------ Records for the exercise ------
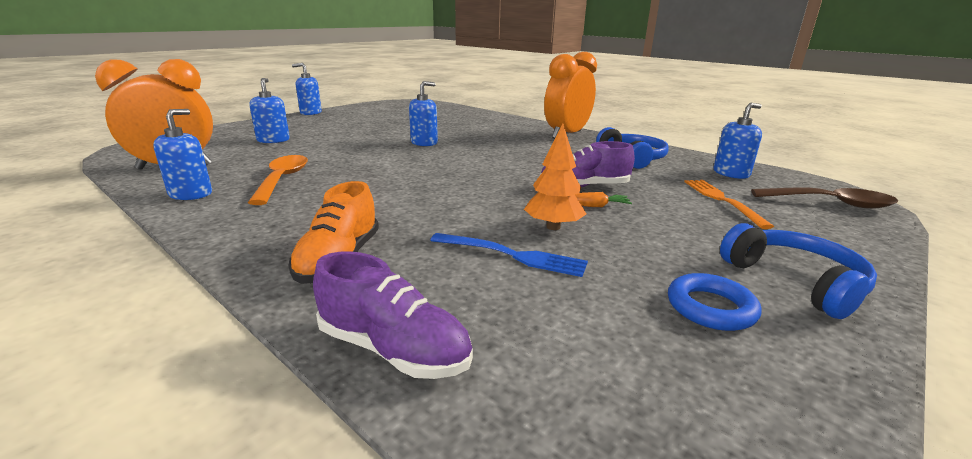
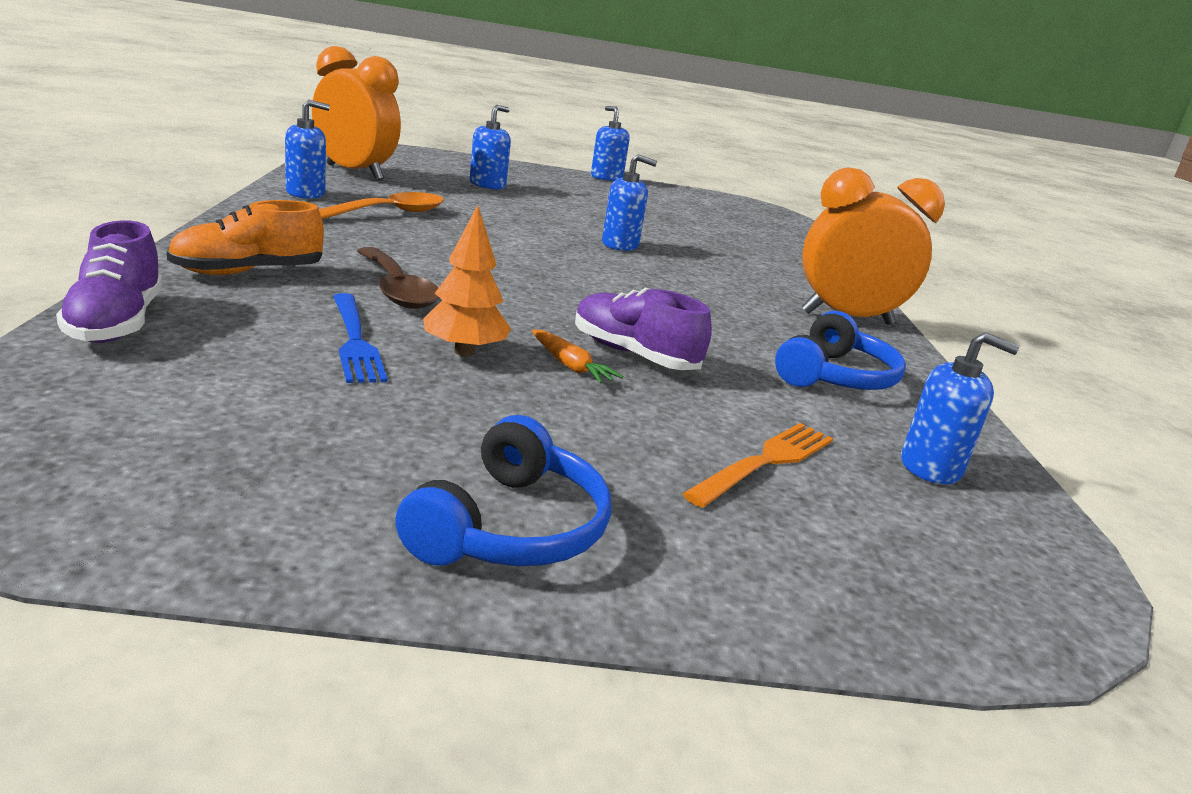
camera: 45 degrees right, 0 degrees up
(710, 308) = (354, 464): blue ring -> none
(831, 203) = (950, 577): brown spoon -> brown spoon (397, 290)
------
------ Records for the exercise ------
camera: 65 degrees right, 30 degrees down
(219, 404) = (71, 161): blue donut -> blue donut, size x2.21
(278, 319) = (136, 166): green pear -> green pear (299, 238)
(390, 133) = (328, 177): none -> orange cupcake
------
------ Records for the exercise ------
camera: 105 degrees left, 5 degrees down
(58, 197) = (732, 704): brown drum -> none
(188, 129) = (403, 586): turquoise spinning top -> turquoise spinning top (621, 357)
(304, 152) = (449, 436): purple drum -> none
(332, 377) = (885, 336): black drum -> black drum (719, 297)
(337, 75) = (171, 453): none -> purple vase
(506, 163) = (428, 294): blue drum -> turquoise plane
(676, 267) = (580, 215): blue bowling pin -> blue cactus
------
- _Activity_
Show the lines from the data above that contain the string "brown".

- _Reply_
(831, 203) = (950, 577): brown spoon -> brown spoon (397, 290)
(58, 197) = (732, 704): brown drum -> none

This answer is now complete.